**Brief**:
Only the lines from the beginning of the data through the line holding "(456, 229) = (567, 378): turquoise" belong in the answer, printed exactly and without pictures.

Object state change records
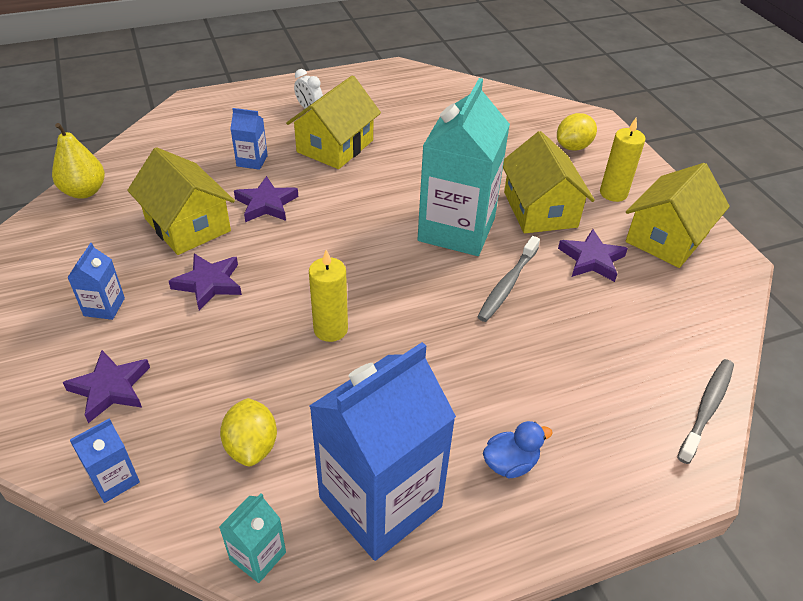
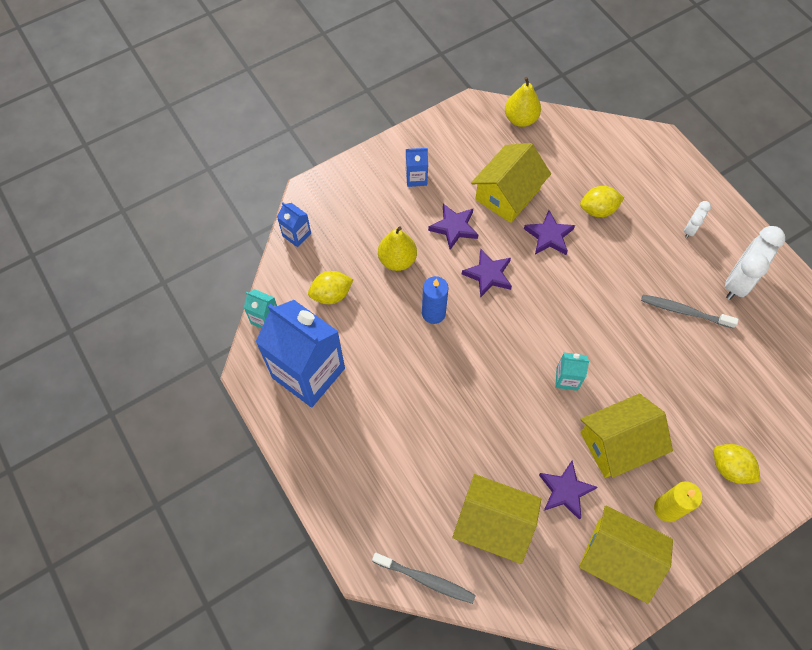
camera: 80 degrees right, 20 degrees up
(110, 388) = (355, 208): purple star -> purple star (488, 275)
(229, 353) = (397, 260): none -> yellow pear
(252, 161) = (598, 210): blue carton -> yellow lemon
(330, 329) = (433, 313): yellow candle -> blue candle
(335, 146) = (643, 263): yellow house -> yellow house (493, 524)
(380, 97) = (737, 282): none -> white clock
(456, 229) = (567, 378): turquoise carton -> turquoise carton, size x0.43
(507, 284) = (513, 426): grey toothbrush -> grey toothbrush (684, 311)
(510, 463) = (350, 444): blue duck -> none

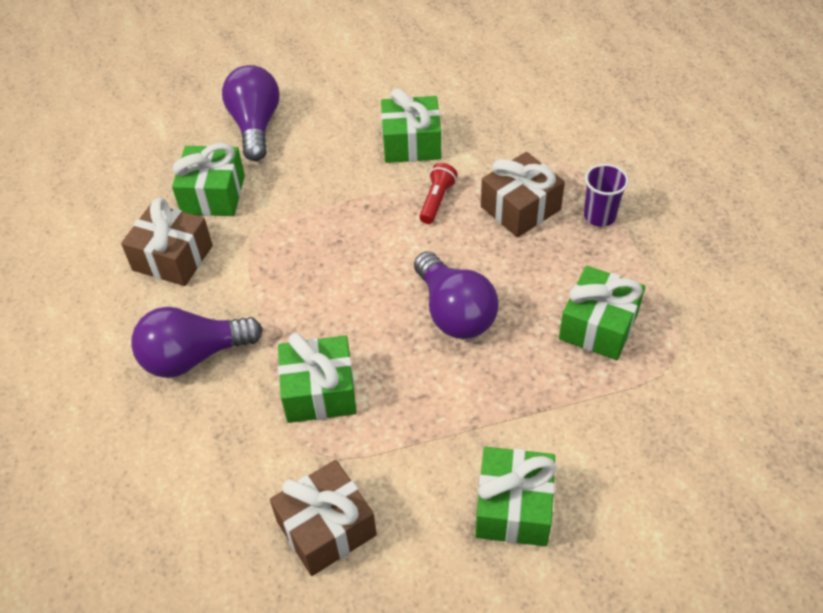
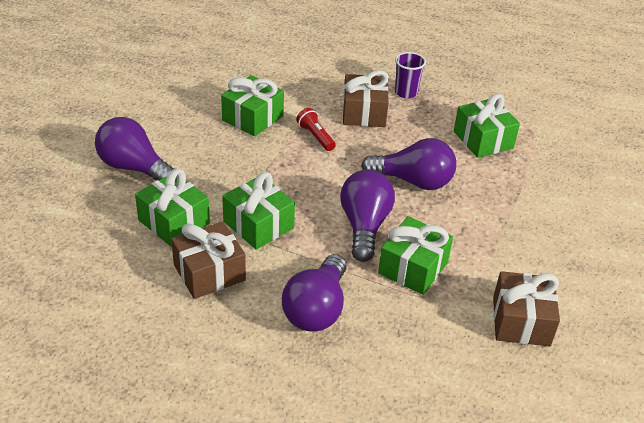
camera: 55 degrees left, 10 degrees down
(342, 318) = (364, 226): none -> purple light bulb
(513, 507) = (574, 240): green gift -> green gift (258, 225)

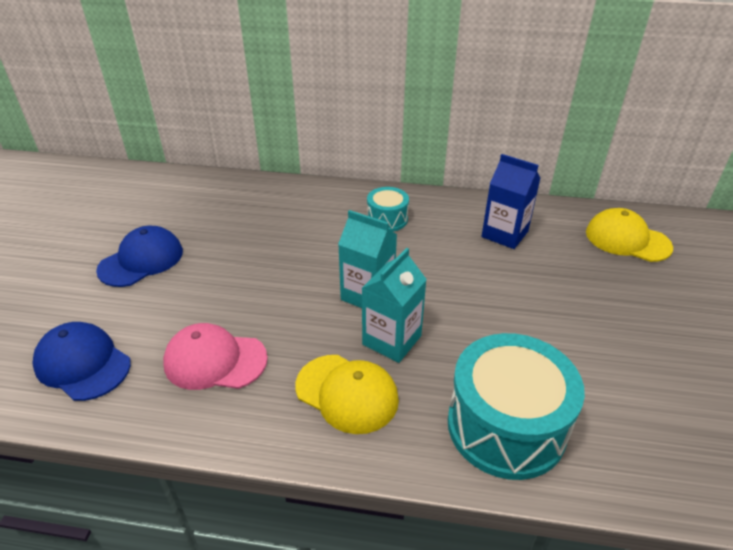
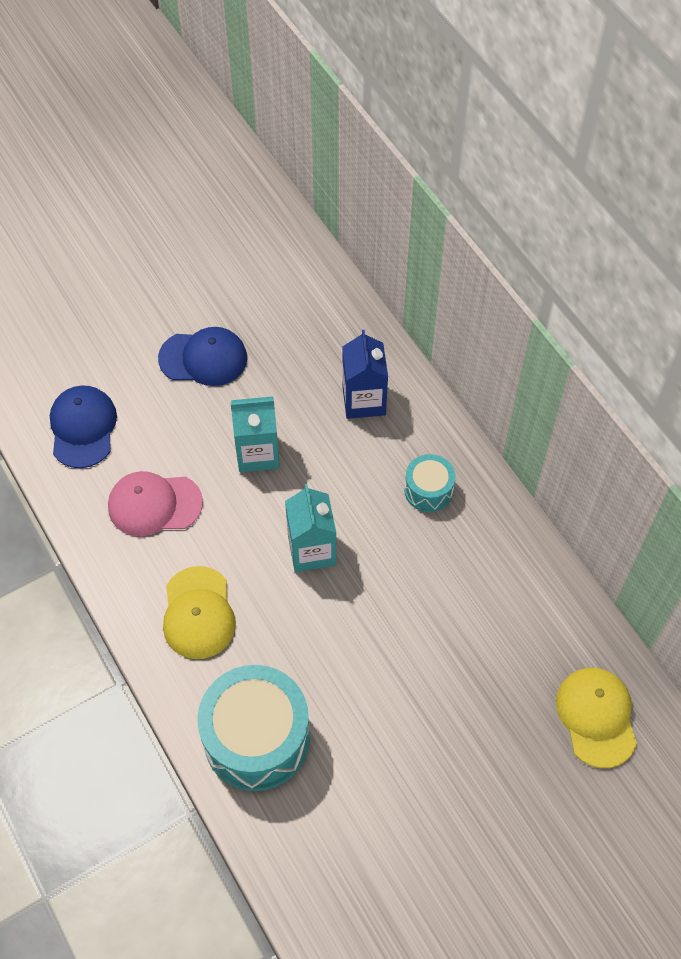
camera: 50 degrees right, 20 degrees up
(215, 360) = (154, 504): pink cap -> pink cap turned 60 degrees counterclockwise
(391, 340) = (276, 605): turquoise carton -> turquoise carton (258, 453)
(504, 234) = (500, 603): blue carton -> blue carton (364, 400)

**Result for this task**:
camera: 80 degrees right, 20 degrees up
(110, 388) = (355, 208): purple star -> purple star (488, 275)
(229, 353) = (397, 260): none -> yellow pear
(252, 161) = (598, 210): blue carton -> yellow lemon
(330, 329) = (433, 313): yellow candle -> blue candle
(335, 146) = (643, 263): yellow house -> yellow house (493, 524)
(380, 97) = (737, 282): none -> white clock
(456, 229) = (567, 378): turquoise carton -> turquoise carton, size x0.43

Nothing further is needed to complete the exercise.